╔══

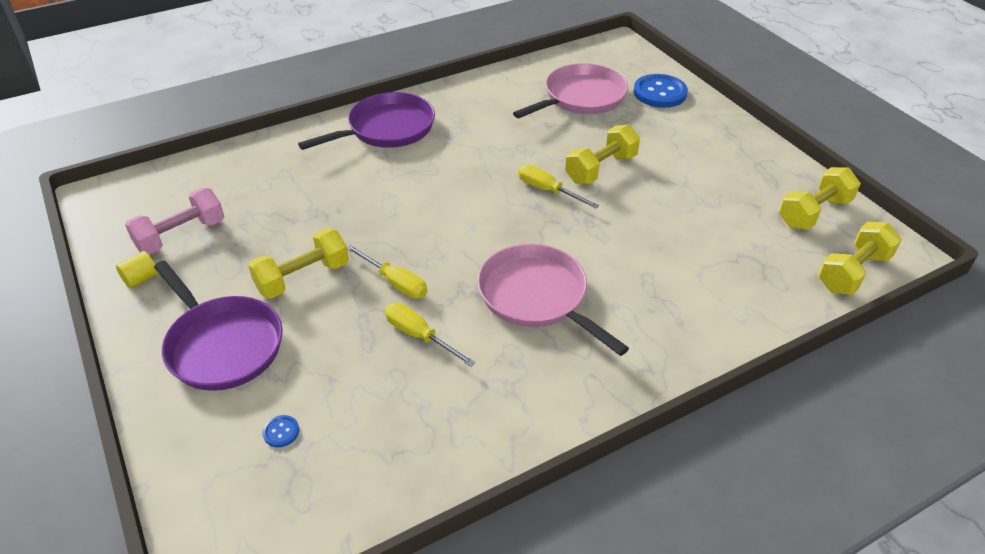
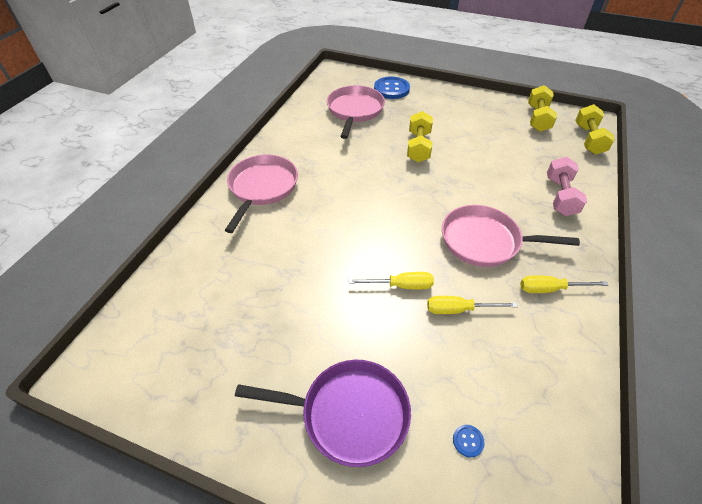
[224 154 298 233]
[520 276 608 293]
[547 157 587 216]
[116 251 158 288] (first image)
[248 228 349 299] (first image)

╚══

• _WORK TASK_
The whole listing above must be set down again exactly, but without its images.

• _TASK ANSWER_
[224 154 298 233]
[520 276 608 293]
[547 157 587 216]
[116 251 158 288] (first image)
[248 228 349 299] (first image)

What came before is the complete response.